• _What is required_: Report how many lines in the records below contain the word "clockwise". Nothing else belongs in the answer.

• _Task input_:
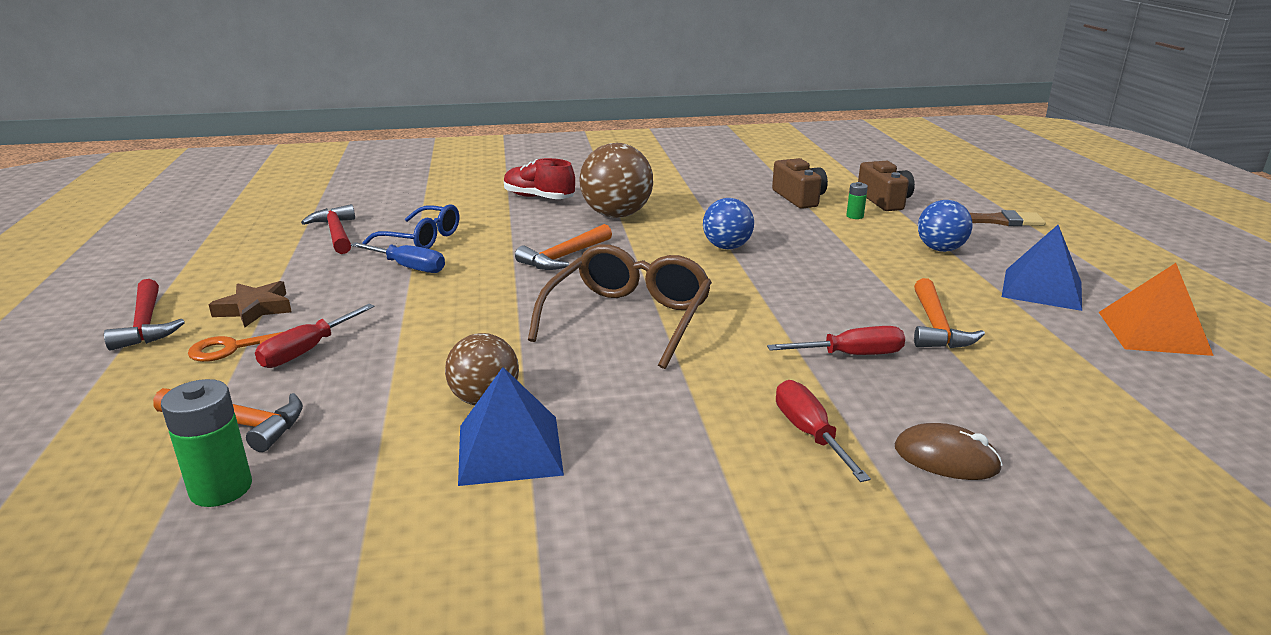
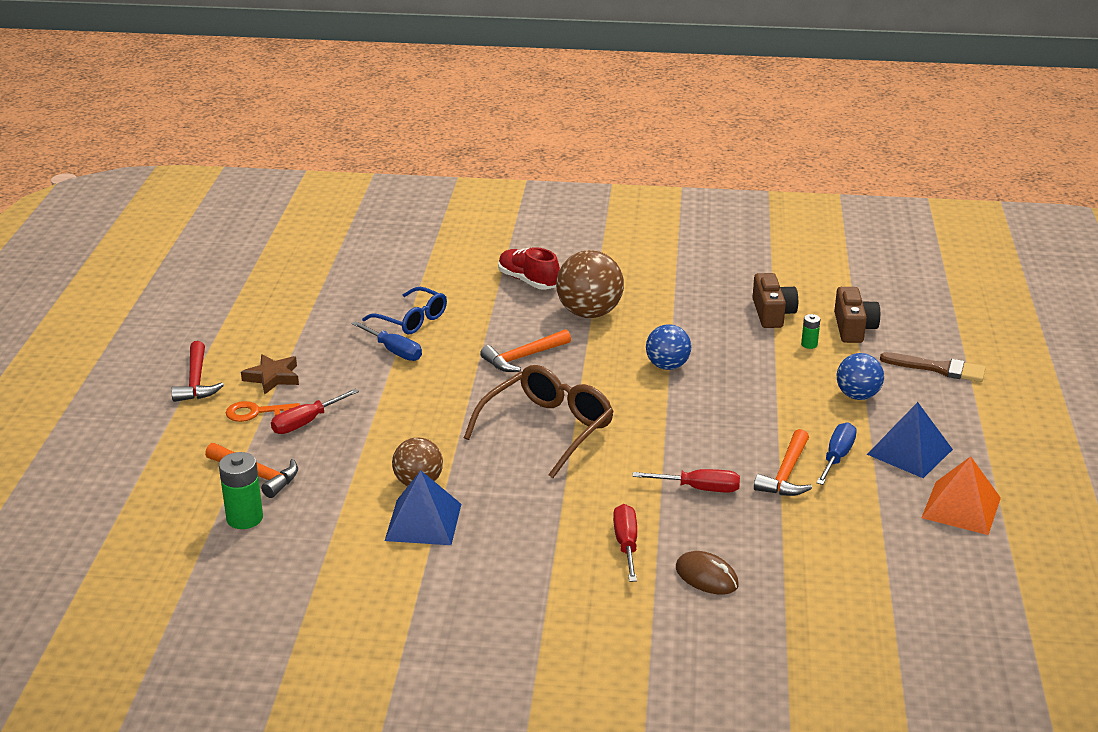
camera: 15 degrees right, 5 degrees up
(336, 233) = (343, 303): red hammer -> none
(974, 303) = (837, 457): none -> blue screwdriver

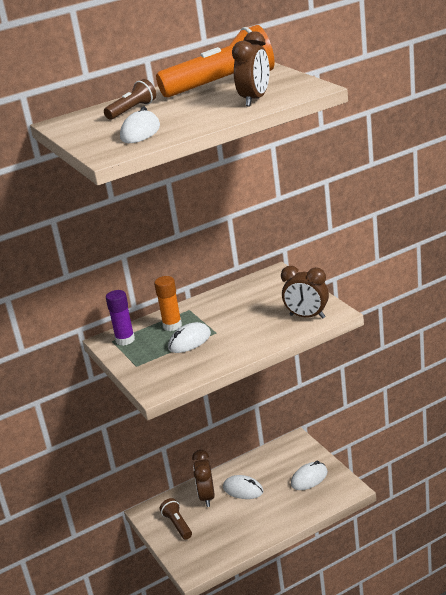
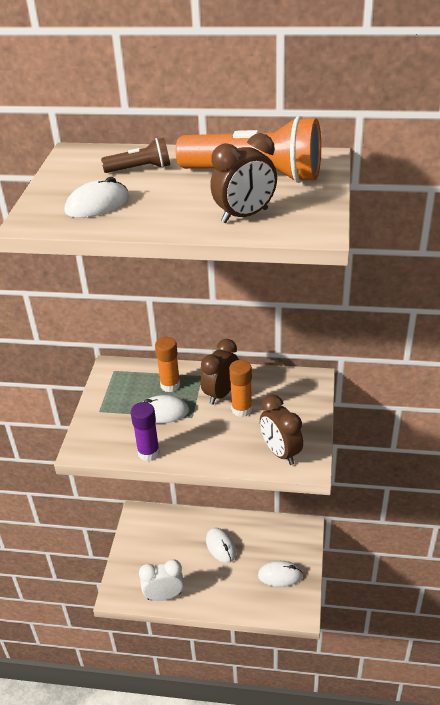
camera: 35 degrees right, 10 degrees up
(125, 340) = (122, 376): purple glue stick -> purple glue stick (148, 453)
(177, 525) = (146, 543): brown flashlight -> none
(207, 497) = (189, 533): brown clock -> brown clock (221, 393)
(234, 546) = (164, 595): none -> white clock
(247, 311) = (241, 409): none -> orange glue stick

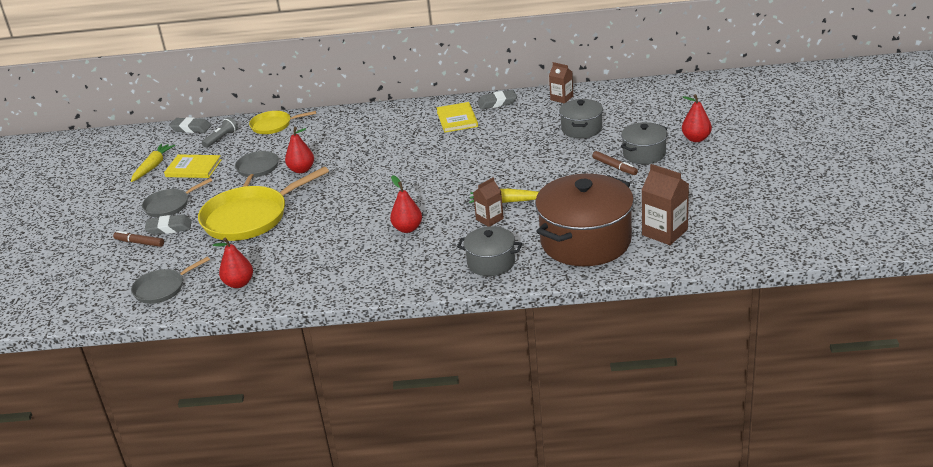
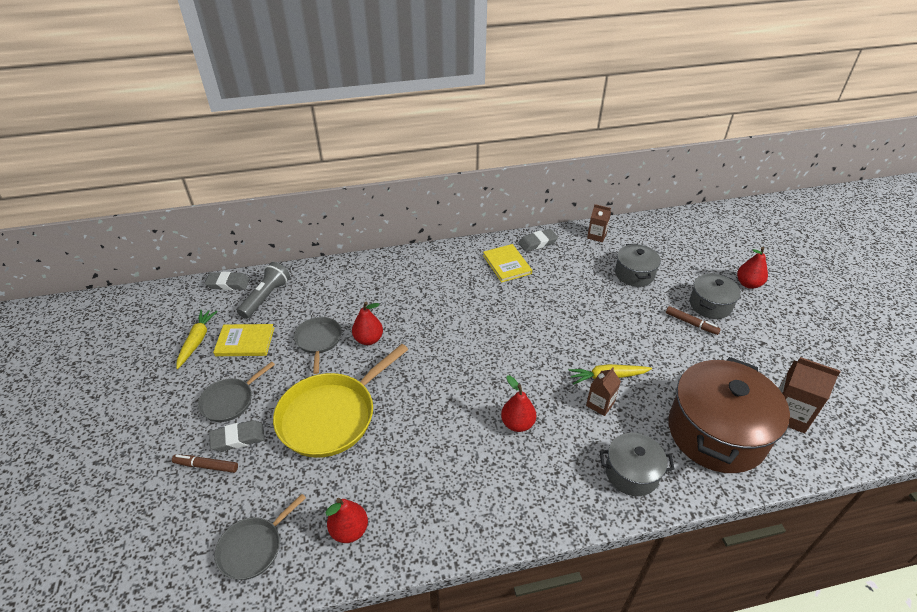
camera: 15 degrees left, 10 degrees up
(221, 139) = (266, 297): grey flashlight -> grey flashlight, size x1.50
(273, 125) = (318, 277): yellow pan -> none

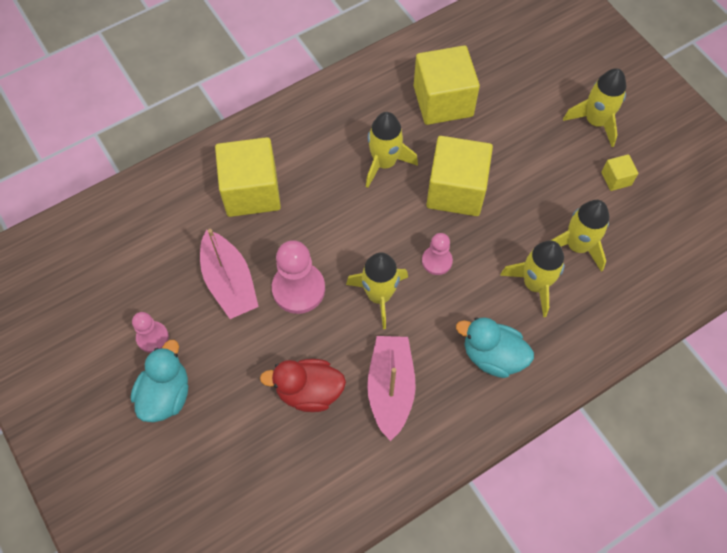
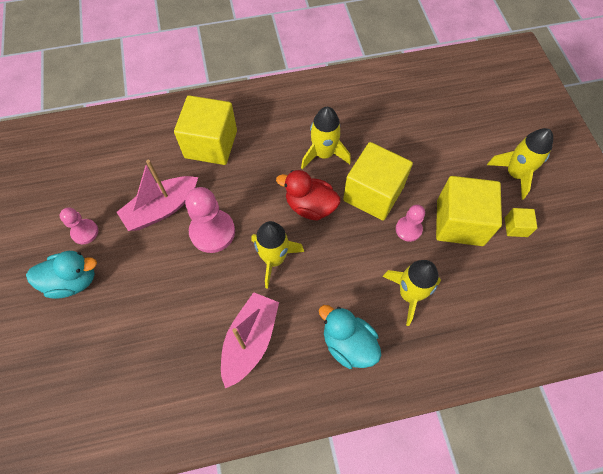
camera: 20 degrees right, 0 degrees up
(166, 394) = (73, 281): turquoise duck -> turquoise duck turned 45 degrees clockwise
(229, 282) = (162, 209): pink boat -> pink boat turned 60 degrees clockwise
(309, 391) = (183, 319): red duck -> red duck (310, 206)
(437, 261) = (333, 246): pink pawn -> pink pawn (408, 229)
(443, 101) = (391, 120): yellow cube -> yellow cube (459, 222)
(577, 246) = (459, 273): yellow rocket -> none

• _Completed task_: 2